▶ **What you have to do**
Say how many lines in the records contain "camera". The reply must consist of the number alone.

▶ **Data for review**
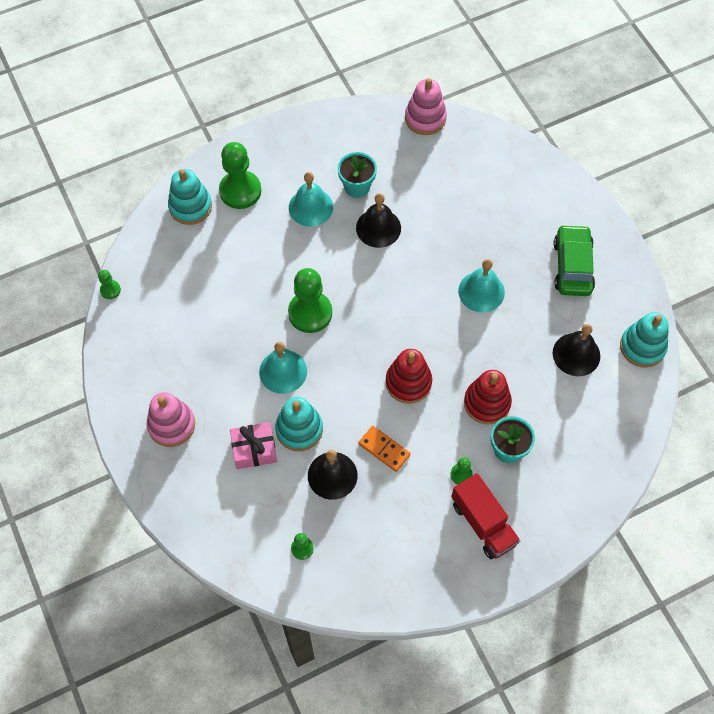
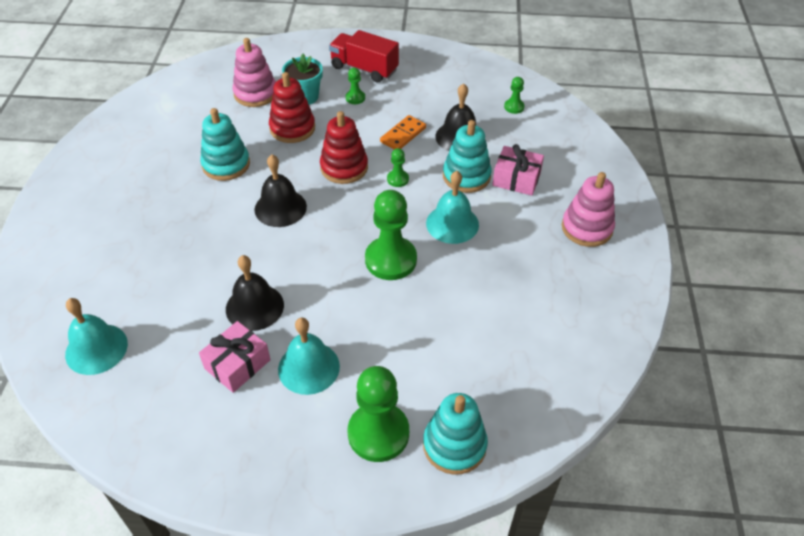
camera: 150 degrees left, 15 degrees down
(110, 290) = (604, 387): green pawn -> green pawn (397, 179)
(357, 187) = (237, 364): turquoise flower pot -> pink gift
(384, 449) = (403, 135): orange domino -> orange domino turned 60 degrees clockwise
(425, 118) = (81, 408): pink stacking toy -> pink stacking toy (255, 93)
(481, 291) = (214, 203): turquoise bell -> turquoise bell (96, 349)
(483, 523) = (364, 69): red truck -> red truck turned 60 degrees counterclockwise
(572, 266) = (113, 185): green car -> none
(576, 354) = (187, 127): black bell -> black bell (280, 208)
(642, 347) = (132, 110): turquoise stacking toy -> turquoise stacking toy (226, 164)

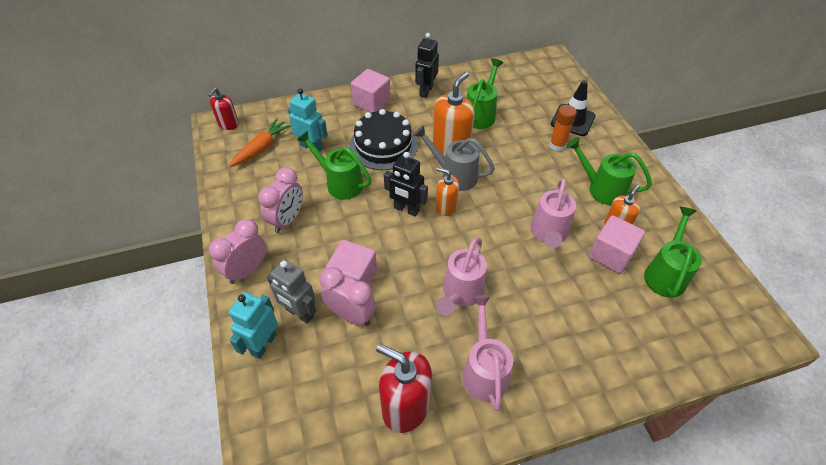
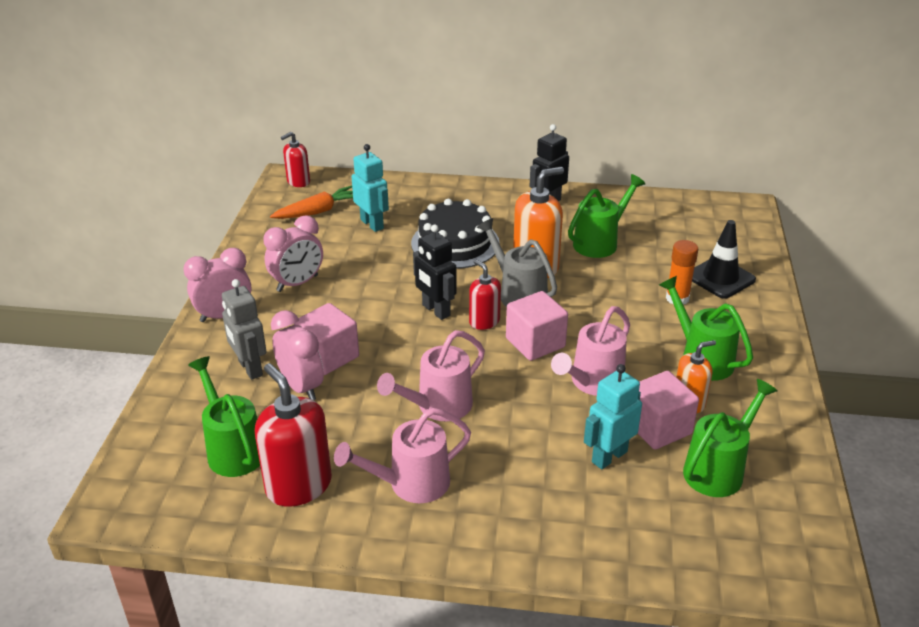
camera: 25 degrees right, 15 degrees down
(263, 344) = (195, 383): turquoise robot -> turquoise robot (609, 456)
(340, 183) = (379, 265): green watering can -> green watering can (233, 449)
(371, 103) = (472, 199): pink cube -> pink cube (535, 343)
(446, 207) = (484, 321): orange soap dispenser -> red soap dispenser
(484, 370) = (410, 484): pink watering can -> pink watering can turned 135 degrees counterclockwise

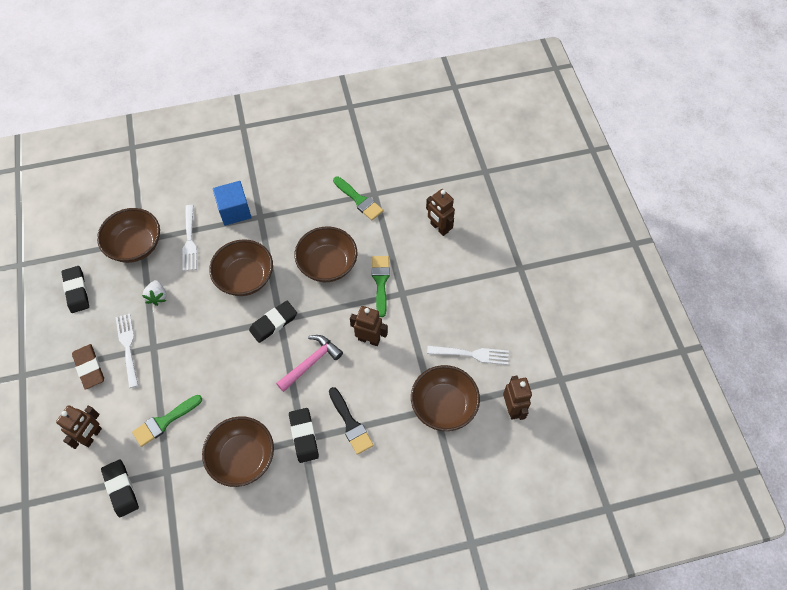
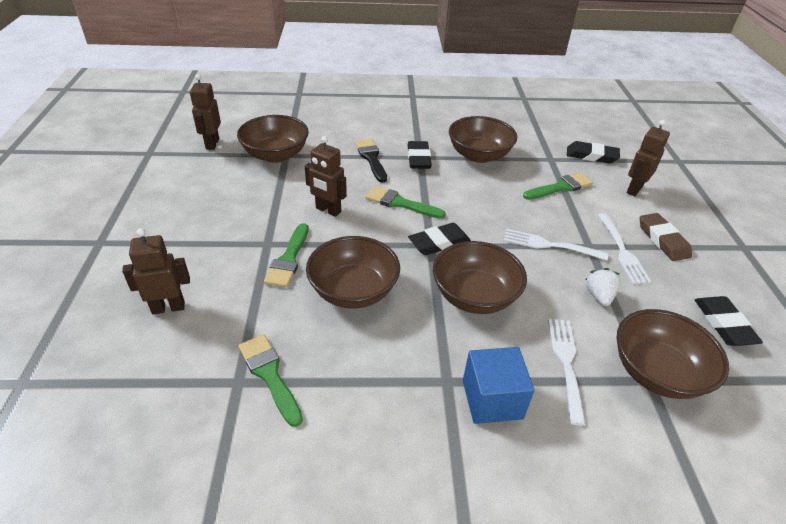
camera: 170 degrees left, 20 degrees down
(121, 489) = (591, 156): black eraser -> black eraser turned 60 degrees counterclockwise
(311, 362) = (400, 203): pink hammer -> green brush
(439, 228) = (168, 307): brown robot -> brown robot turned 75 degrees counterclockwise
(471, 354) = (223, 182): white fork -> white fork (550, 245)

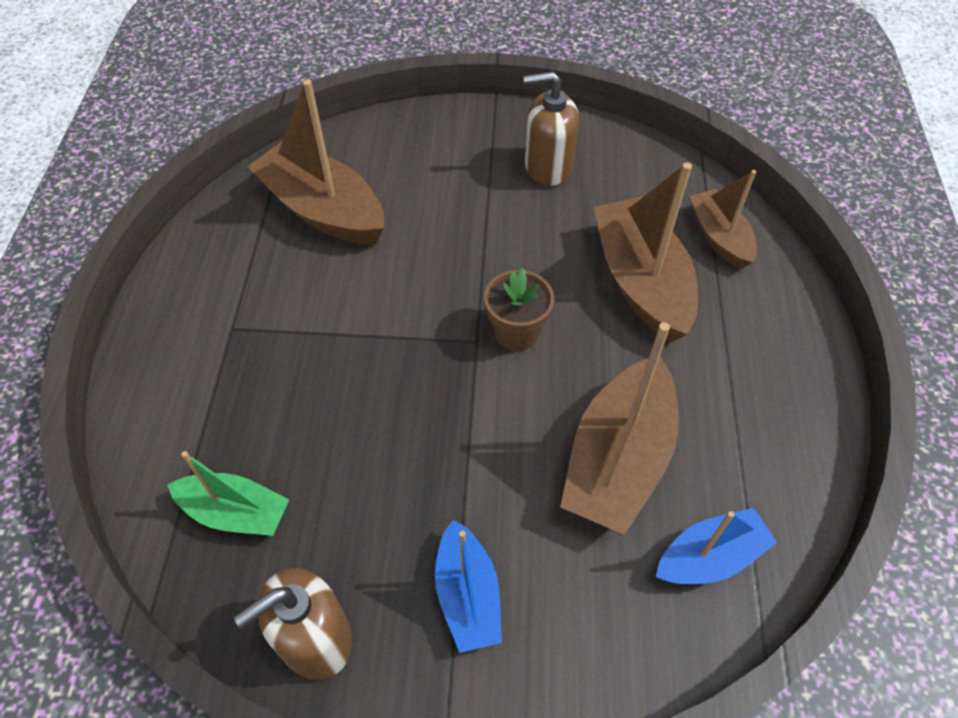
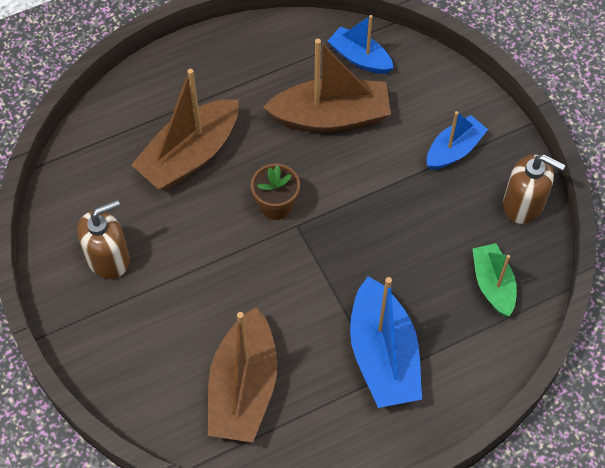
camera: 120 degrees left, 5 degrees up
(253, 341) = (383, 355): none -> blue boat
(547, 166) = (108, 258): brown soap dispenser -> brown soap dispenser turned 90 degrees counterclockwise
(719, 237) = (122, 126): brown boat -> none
...
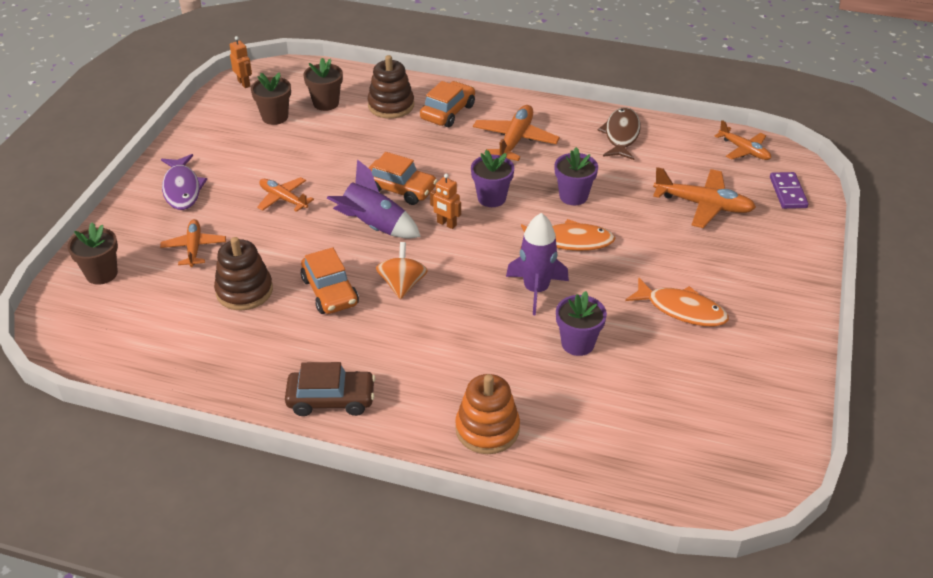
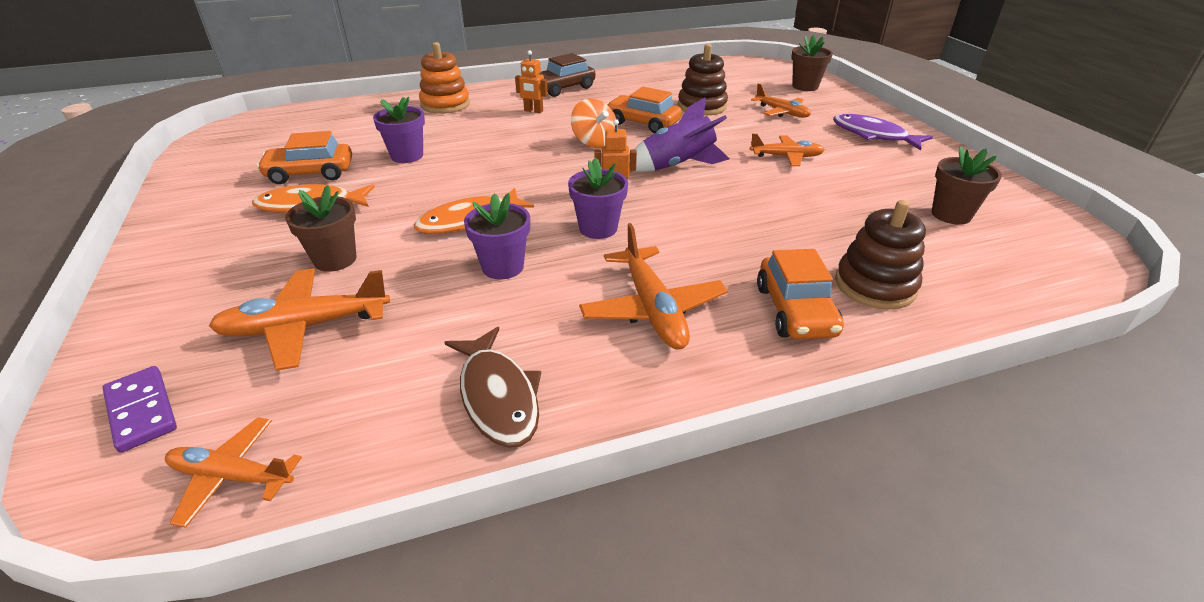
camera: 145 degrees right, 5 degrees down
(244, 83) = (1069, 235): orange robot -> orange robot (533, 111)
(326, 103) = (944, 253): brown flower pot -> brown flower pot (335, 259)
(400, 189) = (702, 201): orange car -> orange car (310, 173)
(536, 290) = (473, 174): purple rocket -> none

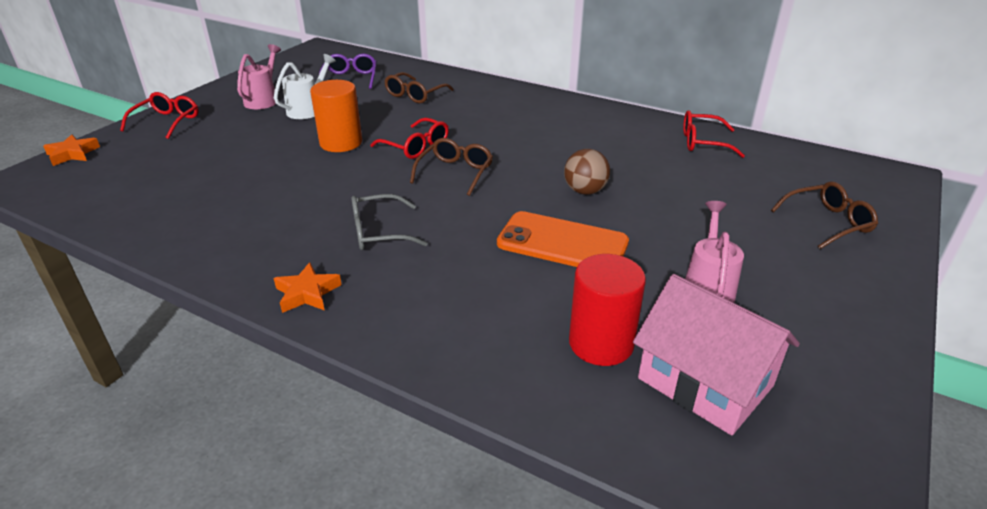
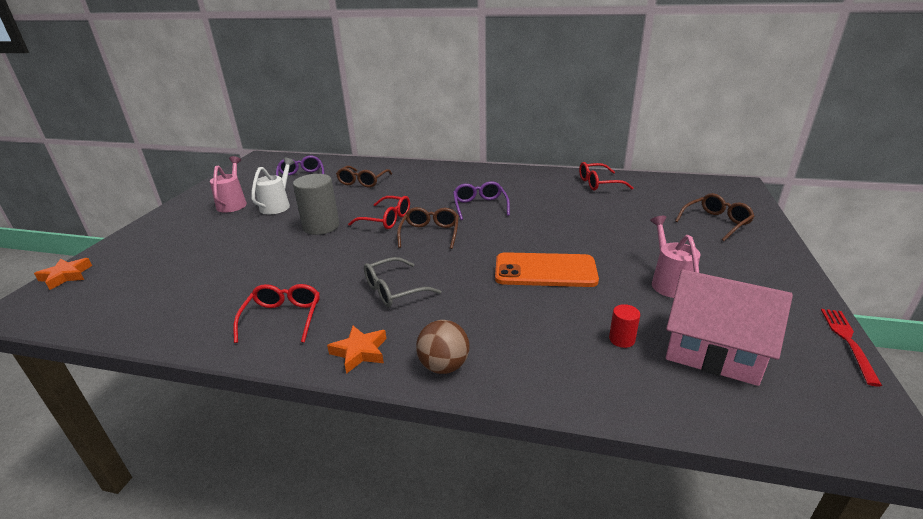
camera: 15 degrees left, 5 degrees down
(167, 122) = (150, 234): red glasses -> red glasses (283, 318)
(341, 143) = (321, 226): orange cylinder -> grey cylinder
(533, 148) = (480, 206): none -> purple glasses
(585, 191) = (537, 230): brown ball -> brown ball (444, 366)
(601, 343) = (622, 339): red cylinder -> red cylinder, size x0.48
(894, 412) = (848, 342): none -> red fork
---
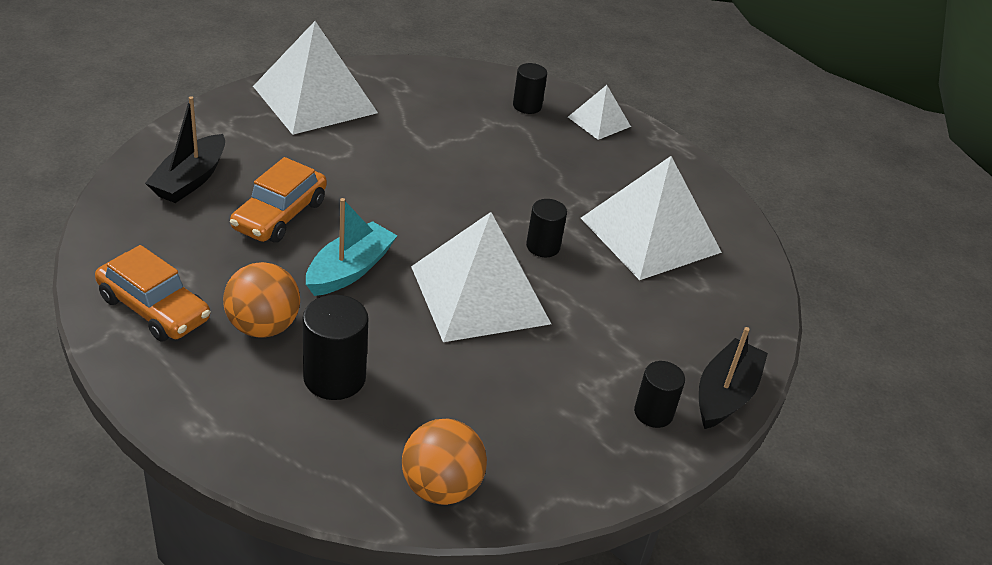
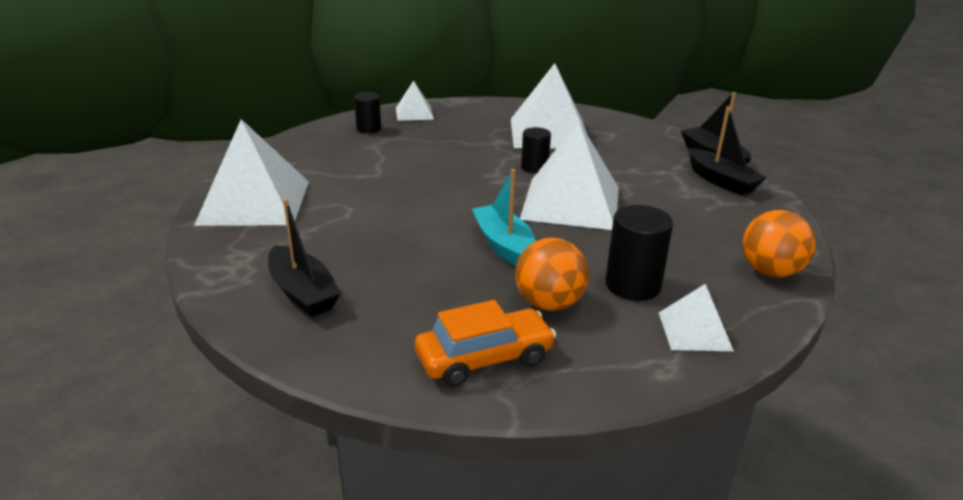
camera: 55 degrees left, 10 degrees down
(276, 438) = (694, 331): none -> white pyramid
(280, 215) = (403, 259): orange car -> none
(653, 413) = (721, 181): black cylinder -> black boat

▶ **Solution below**
7